* _GIVEN DATA_
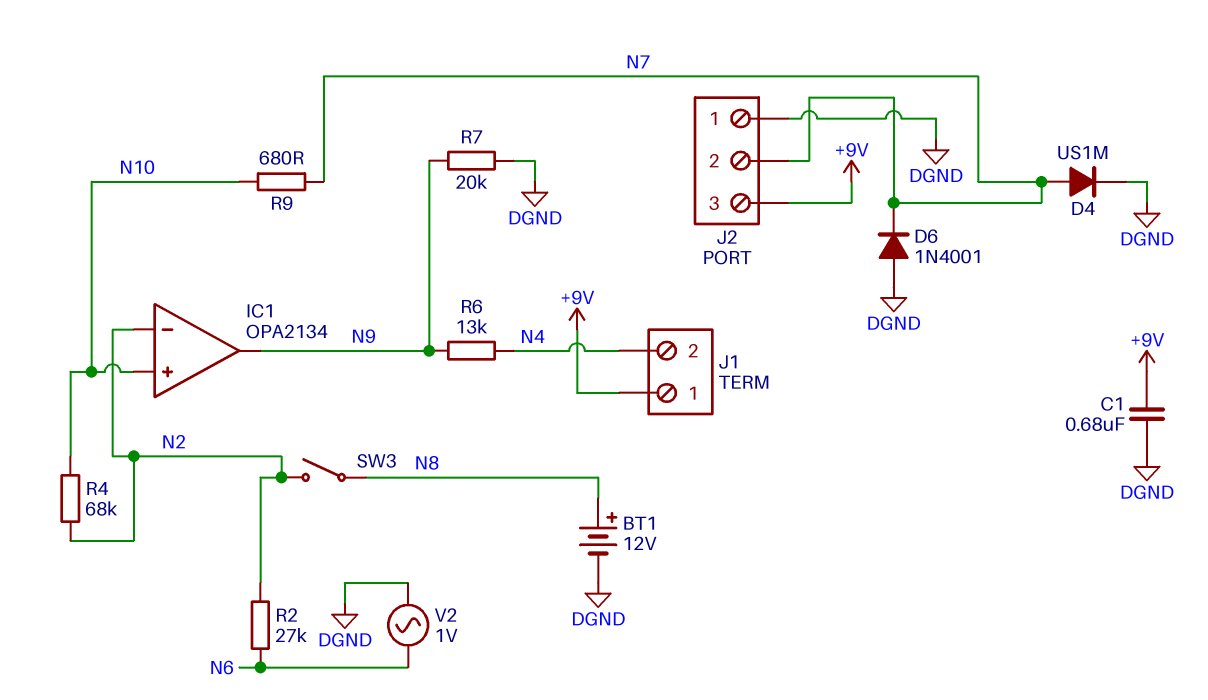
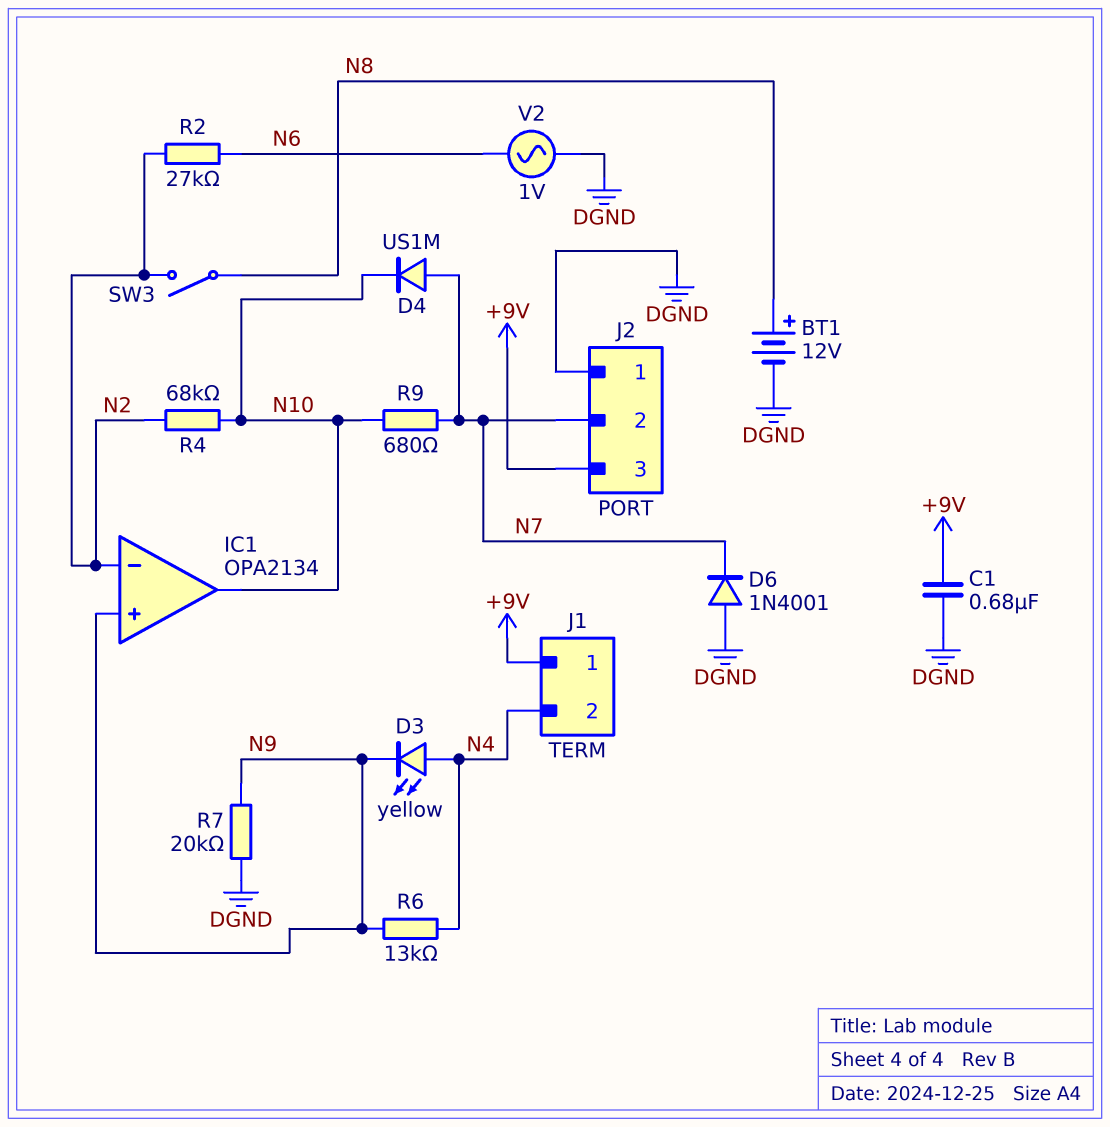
D3: none -> LED yellow (A N4, K N9)
D4: diode US1M (A N7, K DGND) -> diode US1M (A N7, K N10)
IC1 pin in+: N10 -> N9
IC1 pin out: N9 -> N10

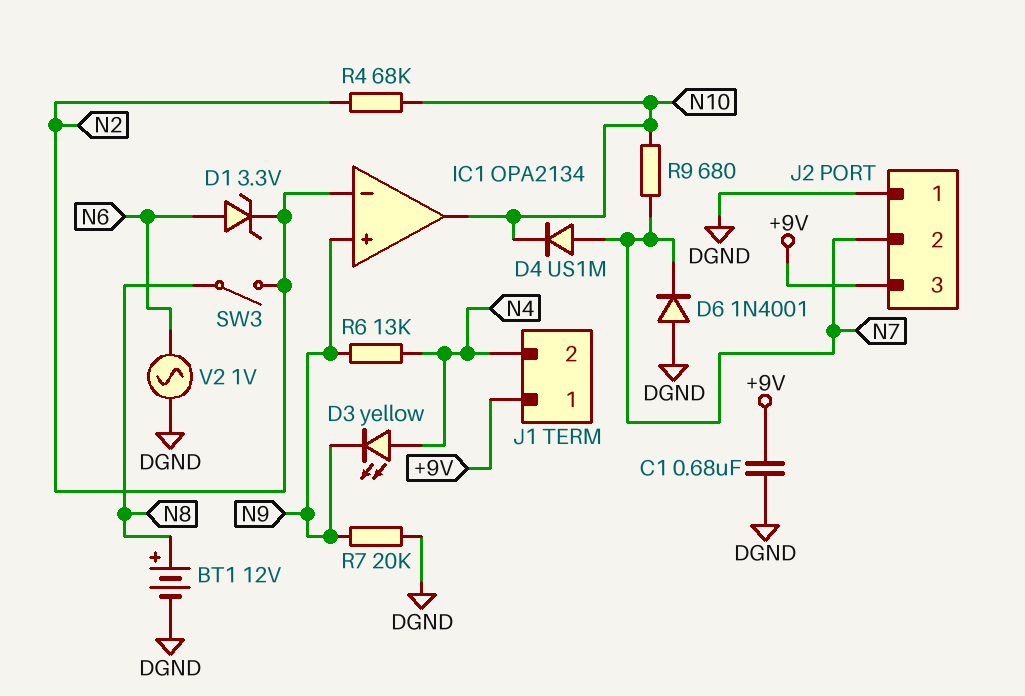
D1: none -> zener 3.3V (A N6, K N2)
R2: 27k (N2, N6) -> none

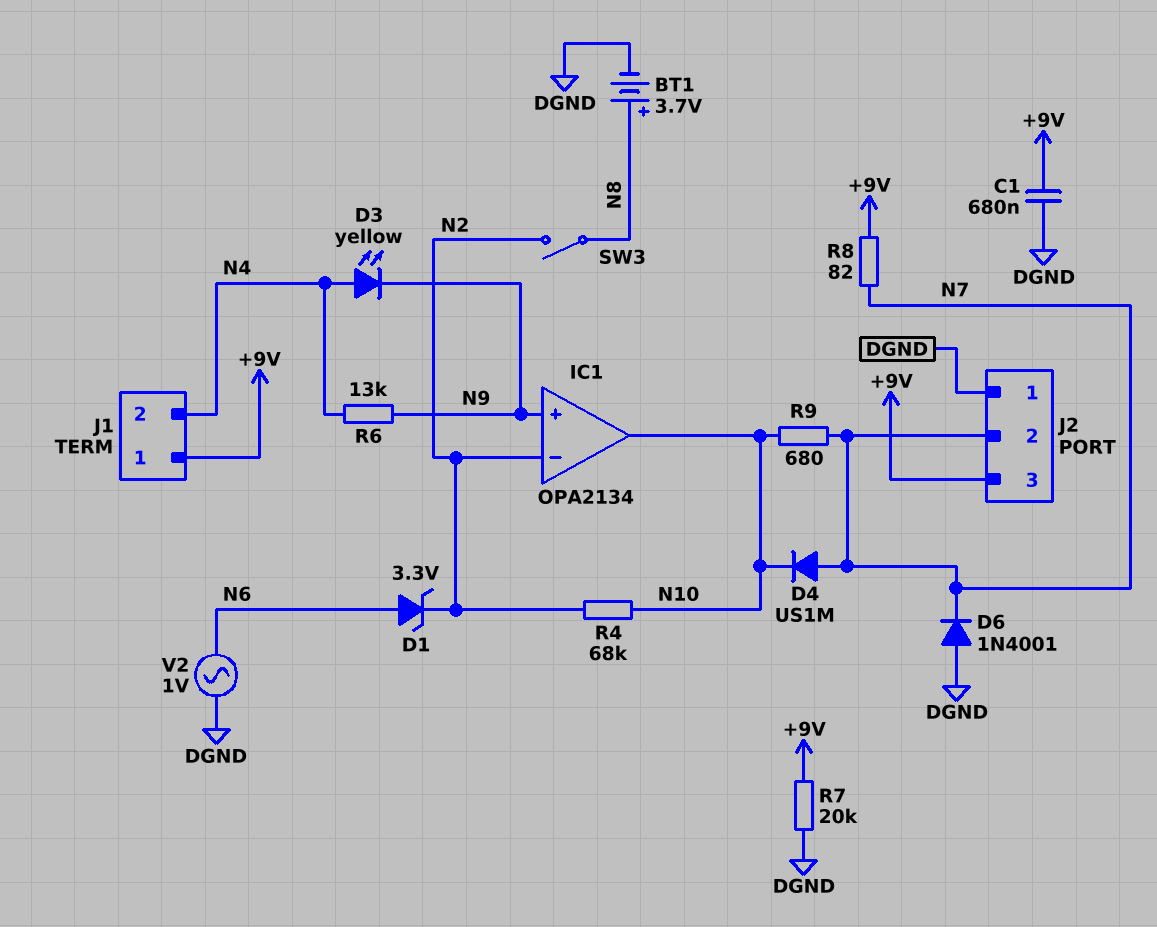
BT1: 12V (plus N8, minus DGND) -> 3.7V (plus N8, minus DGND)
R7: 20k (DGND, N9) -> 20k (+9V, DGND)
R8: none -> 82 (+9V, N7)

* _INSTRUCTIONS TO FOLLOW_
Reproduce all lines above exactly. Leave the images out.

* _WRITTEN REPLY_
D3: none -> LED yellow (A N4, K N9)
D4: diode US1M (A N7, K DGND) -> diode US1M (A N7, K N10)
IC1 pin in+: N10 -> N9
IC1 pin out: N9 -> N10

D1: none -> zener 3.3V (A N6, K N2)
R2: 27k (N2, N6) -> none

BT1: 12V (plus N8, minus DGND) -> 3.7V (plus N8, minus DGND)
R7: 20k (DGND, N9) -> 20k (+9V, DGND)
R8: none -> 82 (+9V, N7)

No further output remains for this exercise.